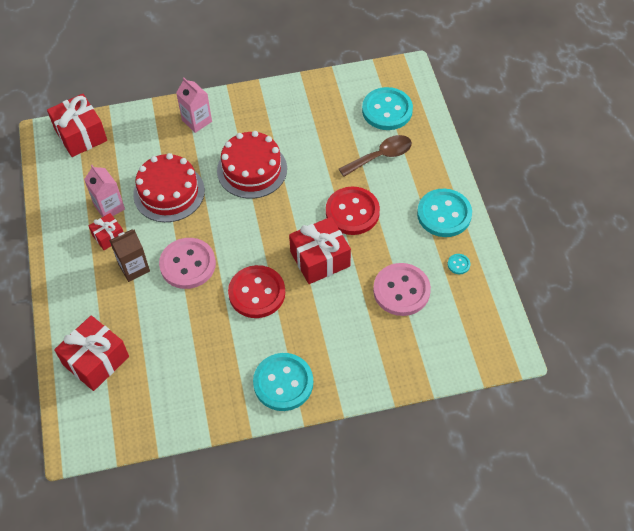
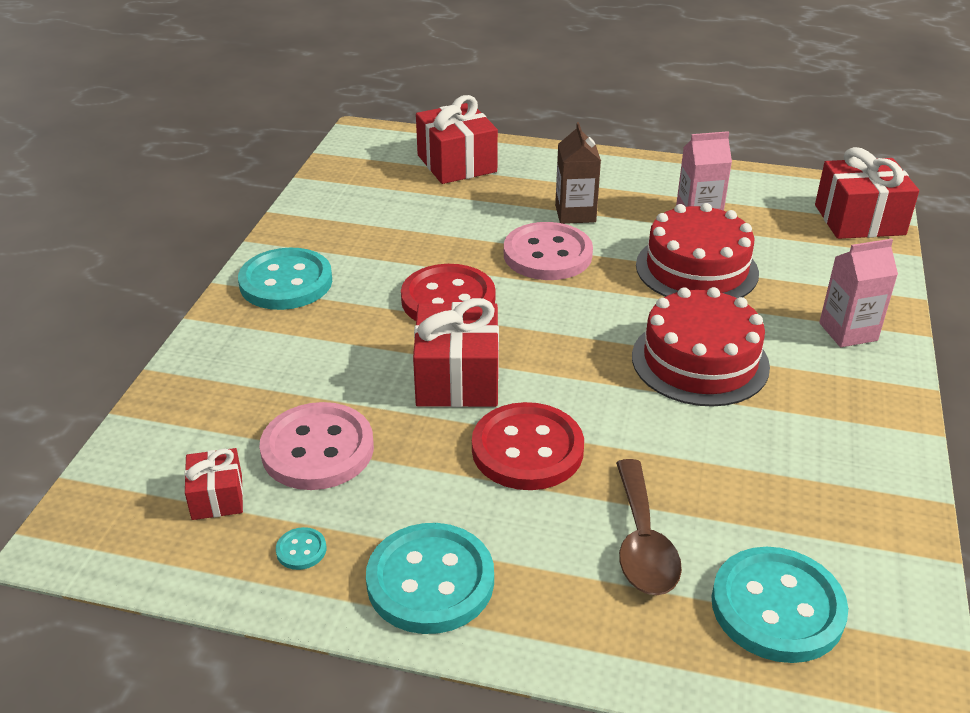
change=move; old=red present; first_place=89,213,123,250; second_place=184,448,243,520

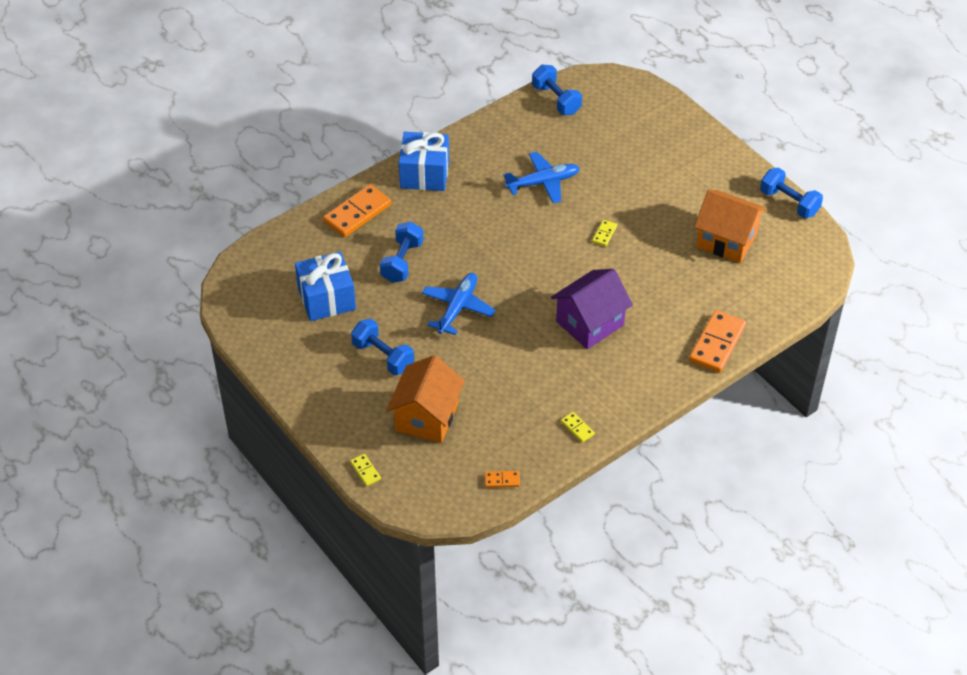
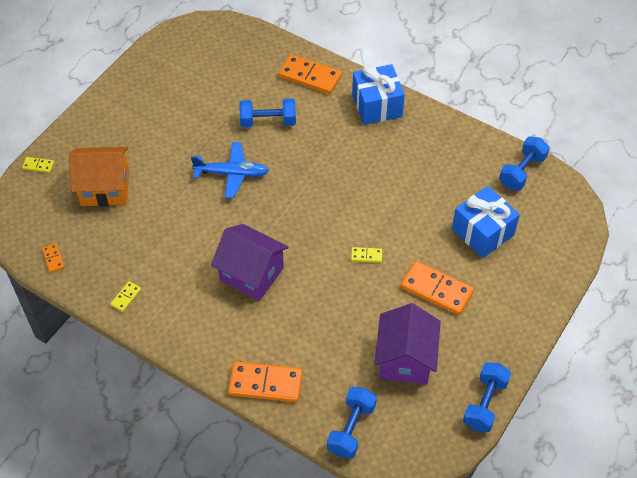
change=delete; old=royal blue plane; first_place=503,152,580,203
change=insert; new=orange domino piece; second_place=401,261,474,315
change=move; old=royal blue present; first_place=295,251,356,321; second_place=452,186,520,258
change=move; old=royal blue hand weight; first_place=351,319,414,375; second_place=327,387,377,459
change=recolor; old=orange house; new=purple house; first_place=694,190,767,263; second_place=374,303,441,384
change=rotate; old=yellow domino piece; first_place=350,454,381,486; second_place=22,157,54,173; degrees=60

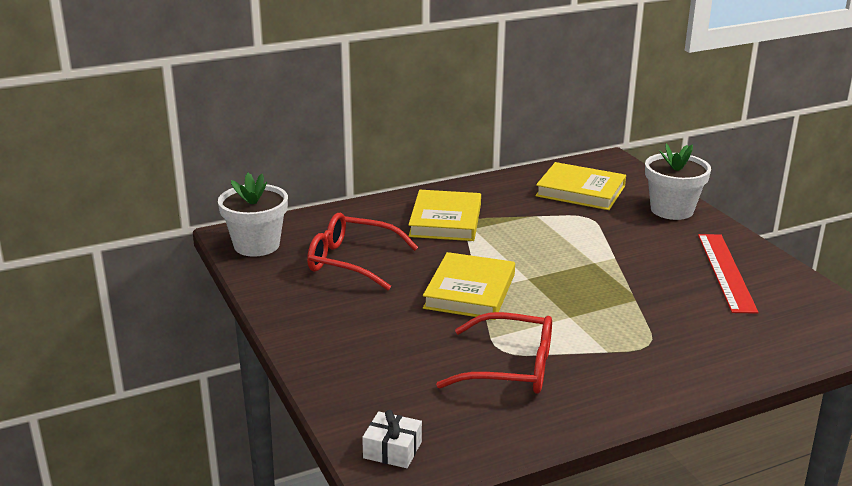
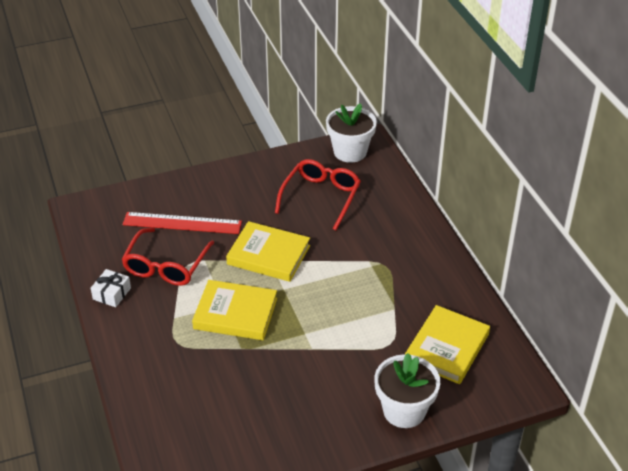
change=move; old=white present; first_place=362,410,422,468; second_place=90,269,131,307
change=move; old=yellow hardcover; first_place=408,190,481,241; second_place=192,280,277,340
change=move; old=red ruler; first_place=698,234,759,314; second_place=123,212,242,234

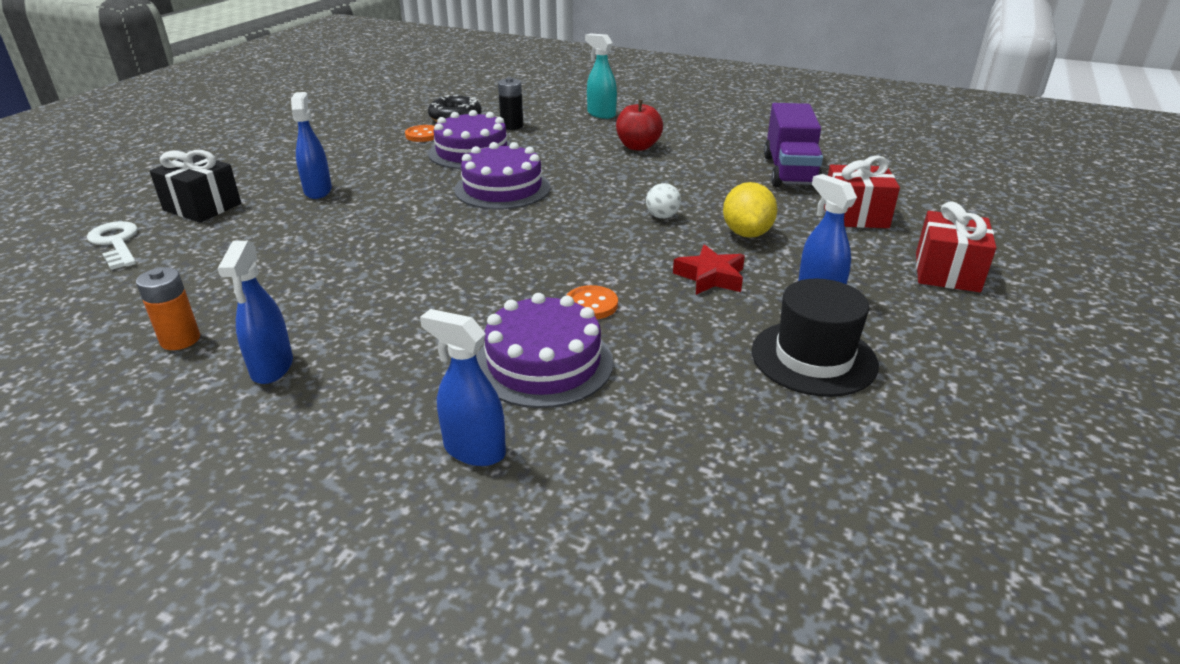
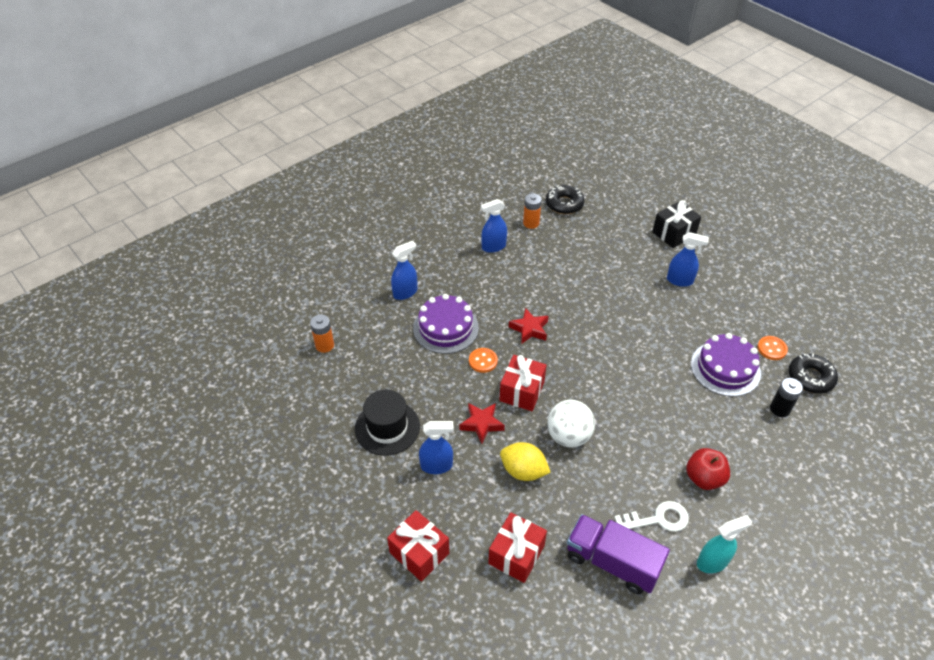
change=delete; old=purple gateau; first_place=454,142,551,209
change=insert; new=orange AA battery; second_place=310,314,334,353
change=insert; new=red present; second_place=499,355,546,411
change=insert; new=red star; second_place=509,308,549,344
change=insert; new=black glazed donut; second_place=546,185,584,214
change=move; old=white key; first_place=87,221,138,270; second_place=614,501,689,532
change=move; old=turquoise spray cleaner; first_place=585,33,617,119; second_place=697,515,752,573
change=rotate; old=royal blue spray cleaner; first_place=218,241,293,384; second_place=481,199,507,253; degrees=-45
change=resize; old=white sphere; first_place=646,183,681,219; second_place=547,399,595,447; factor=1.89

DIRECTIONS FOR THIS TASK: Return every line from the records above that holds the word "royal".

RESULT FOR THIS EXERCISE:
change=delete; old=royal blue plane; first_place=503,152,580,203
change=move; old=royal blue present; first_place=295,251,356,321; second_place=452,186,520,258
change=move; old=royal blue hand weight; first_place=351,319,414,375; second_place=327,387,377,459
change=rotate; old=royal blue spray cleaner; first_place=218,241,293,384; second_place=481,199,507,253; degrees=-45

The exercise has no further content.